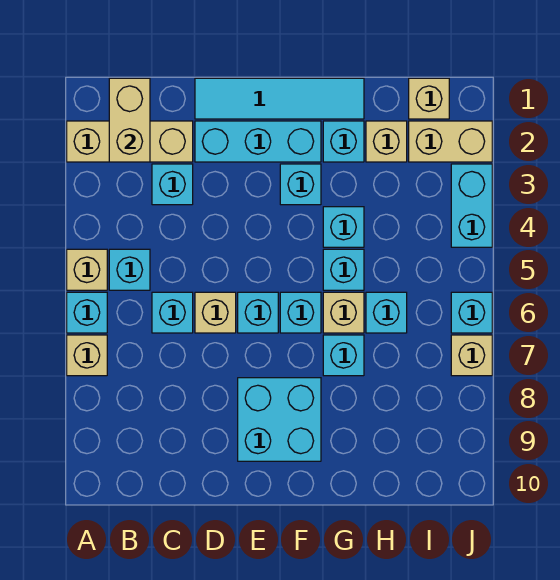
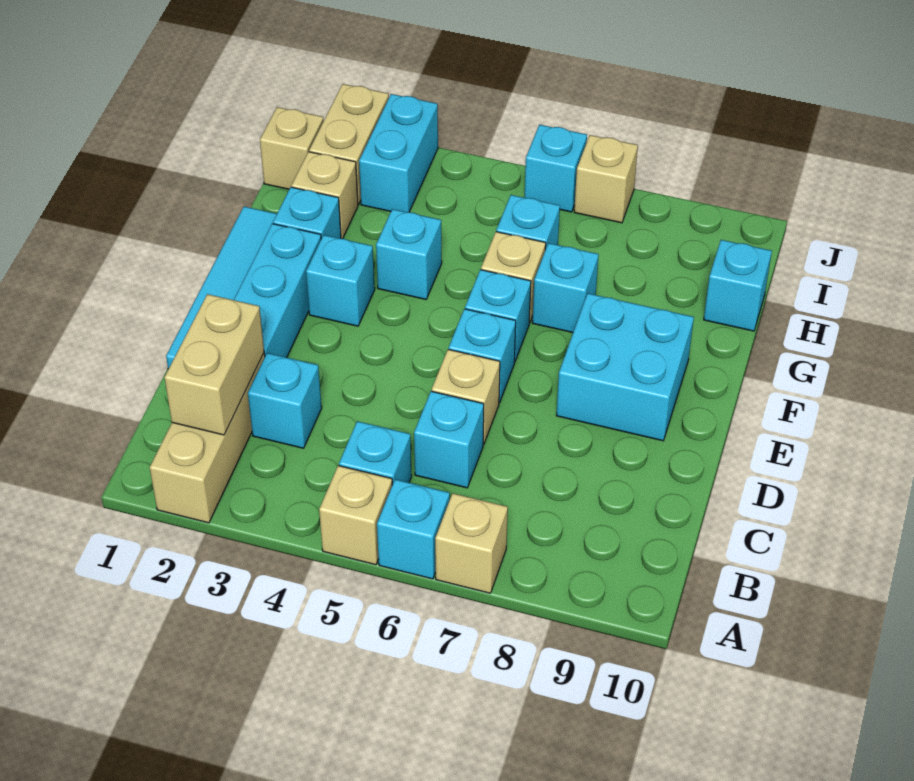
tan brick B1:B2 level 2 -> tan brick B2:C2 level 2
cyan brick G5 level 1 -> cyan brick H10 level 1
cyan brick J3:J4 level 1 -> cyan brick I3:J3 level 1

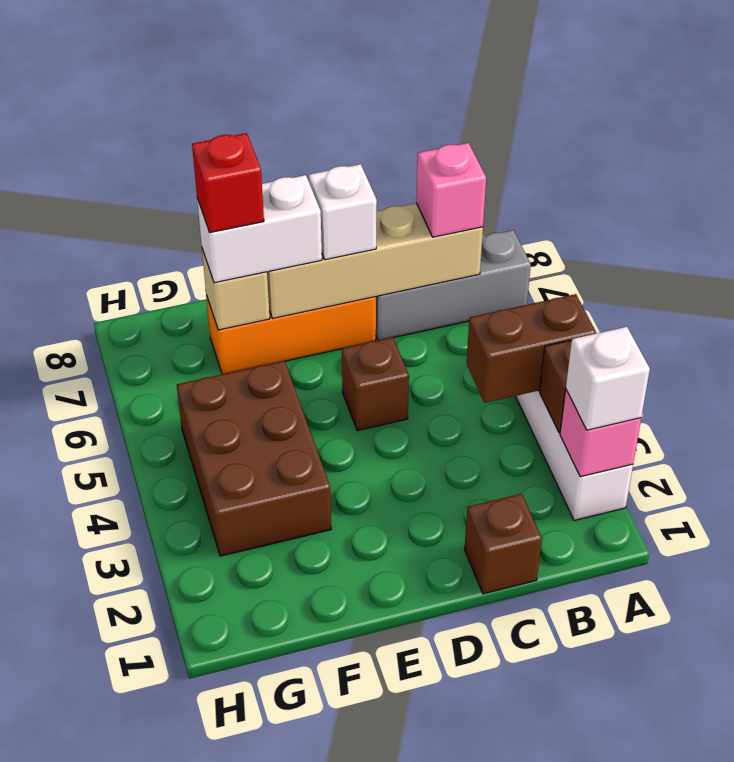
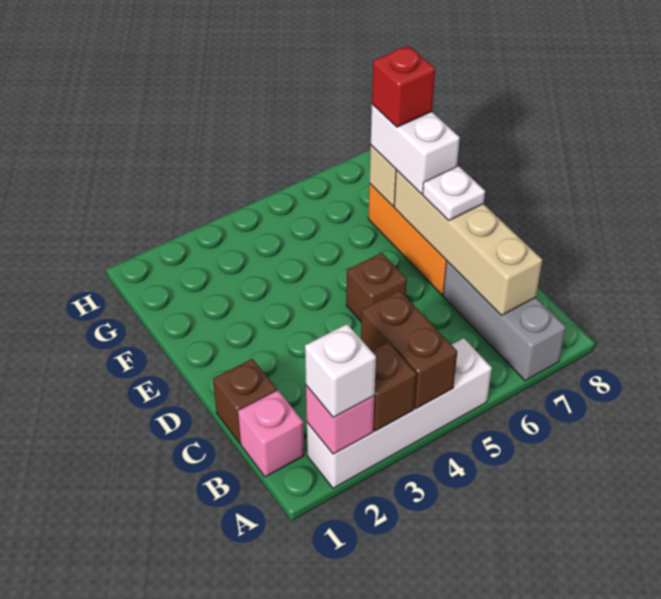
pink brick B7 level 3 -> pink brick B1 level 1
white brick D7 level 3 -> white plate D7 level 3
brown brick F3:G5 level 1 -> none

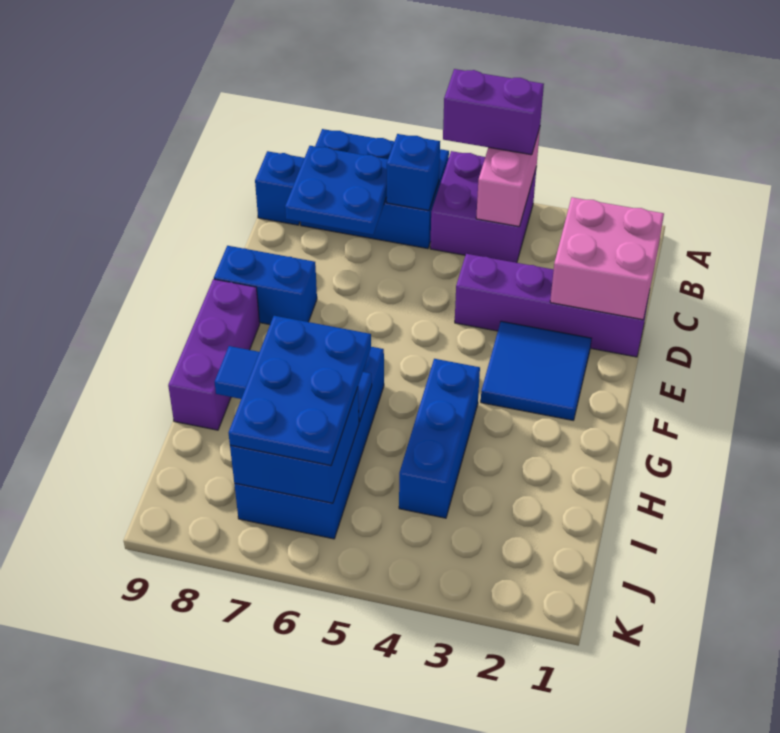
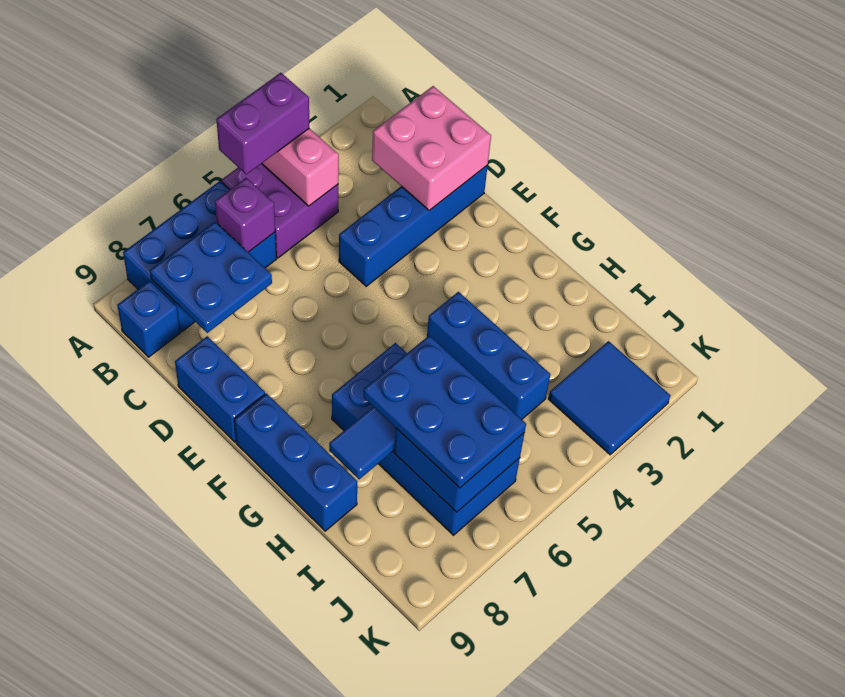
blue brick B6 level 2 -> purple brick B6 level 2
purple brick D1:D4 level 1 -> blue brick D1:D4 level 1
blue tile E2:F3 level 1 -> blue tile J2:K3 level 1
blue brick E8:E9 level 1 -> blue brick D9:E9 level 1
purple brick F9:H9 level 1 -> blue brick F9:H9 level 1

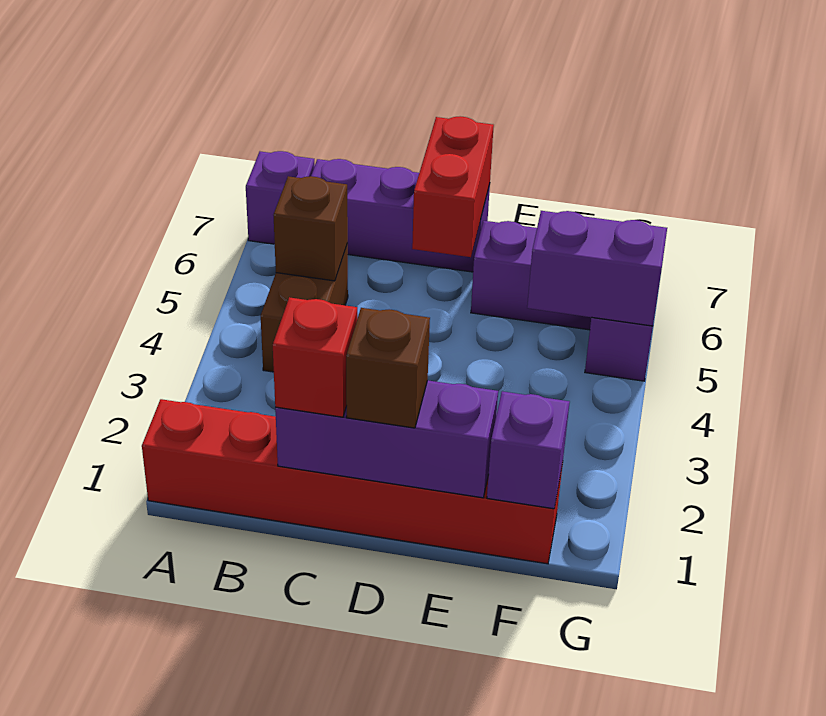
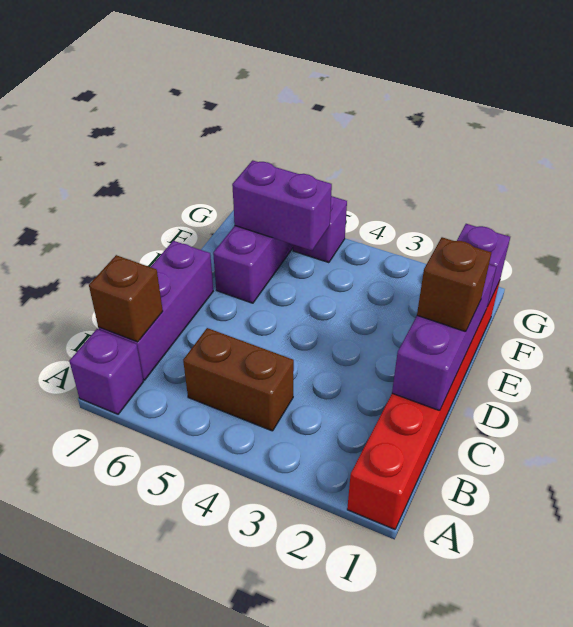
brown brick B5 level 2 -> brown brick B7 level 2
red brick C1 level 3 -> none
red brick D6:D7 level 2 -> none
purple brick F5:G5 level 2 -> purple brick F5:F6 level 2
* * *
What is needed is the number of lines in the records that contain the string "brown", stated with nothing else.

2